▶ [Exercise goal]
Beginning with the line that holds "The camera went 15 degrees right and 10 degrees down." in the data below, give again every line through the one that holds "The camera went 145", exactly as written.

Given data: Begin

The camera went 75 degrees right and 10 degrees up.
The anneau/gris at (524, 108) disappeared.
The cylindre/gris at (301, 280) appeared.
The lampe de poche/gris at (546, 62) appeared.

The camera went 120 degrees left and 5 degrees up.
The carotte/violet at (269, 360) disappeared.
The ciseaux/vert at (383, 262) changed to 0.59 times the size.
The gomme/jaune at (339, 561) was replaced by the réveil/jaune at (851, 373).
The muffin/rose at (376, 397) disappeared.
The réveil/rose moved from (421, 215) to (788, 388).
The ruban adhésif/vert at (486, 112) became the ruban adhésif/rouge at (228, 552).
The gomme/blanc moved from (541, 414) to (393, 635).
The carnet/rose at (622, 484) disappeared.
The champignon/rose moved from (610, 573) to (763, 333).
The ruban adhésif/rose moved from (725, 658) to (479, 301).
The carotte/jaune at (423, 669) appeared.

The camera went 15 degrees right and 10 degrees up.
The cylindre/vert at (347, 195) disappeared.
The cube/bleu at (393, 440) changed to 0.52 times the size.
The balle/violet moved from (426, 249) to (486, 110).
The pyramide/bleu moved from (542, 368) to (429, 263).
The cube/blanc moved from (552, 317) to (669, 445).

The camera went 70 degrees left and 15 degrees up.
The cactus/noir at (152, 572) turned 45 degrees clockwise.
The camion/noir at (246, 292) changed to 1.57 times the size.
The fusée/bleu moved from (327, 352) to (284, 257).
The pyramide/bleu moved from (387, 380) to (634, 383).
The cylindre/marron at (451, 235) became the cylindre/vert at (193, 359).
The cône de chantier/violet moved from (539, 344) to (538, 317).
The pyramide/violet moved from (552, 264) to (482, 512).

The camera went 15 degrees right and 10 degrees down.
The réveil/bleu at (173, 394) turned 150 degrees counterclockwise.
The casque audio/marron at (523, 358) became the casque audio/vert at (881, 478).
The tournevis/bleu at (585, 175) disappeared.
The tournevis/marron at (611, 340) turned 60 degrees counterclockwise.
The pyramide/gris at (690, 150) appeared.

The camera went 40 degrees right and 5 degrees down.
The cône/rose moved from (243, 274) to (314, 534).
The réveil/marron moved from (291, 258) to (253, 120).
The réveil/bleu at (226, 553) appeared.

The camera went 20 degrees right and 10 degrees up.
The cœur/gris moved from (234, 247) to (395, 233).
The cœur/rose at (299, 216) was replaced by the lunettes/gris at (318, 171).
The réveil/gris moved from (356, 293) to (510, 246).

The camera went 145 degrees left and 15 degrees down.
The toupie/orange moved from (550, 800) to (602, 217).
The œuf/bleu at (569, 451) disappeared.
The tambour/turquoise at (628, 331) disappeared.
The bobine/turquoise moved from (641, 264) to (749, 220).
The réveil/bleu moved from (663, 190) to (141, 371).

Given data: End

▶ [Answer section]
The camera went 15 degrees right and 10 degrees down.
The réveil/bleu at (173, 394) turned 150 degrees counterclockwise.
The casque audio/marron at (523, 358) became the casque audio/vert at (881, 478).
The tournevis/bleu at (585, 175) disappeared.
The tournevis/marron at (611, 340) turned 60 degrees counterclockwise.
The pyramide/gris at (690, 150) appeared.

The camera went 40 degrees right and 5 degrees down.
The cône/rose moved from (243, 274) to (314, 534).
The réveil/marron moved from (291, 258) to (253, 120).
The réveil/bleu at (226, 553) appeared.

The camera went 20 degrees right and 10 degrees up.
The cœur/gris moved from (234, 247) to (395, 233).
The cœur/rose at (299, 216) was replaced by the lunettes/gris at (318, 171).
The réveil/gris moved from (356, 293) to (510, 246).

The camera went 145 degrees left and 15 degrees down.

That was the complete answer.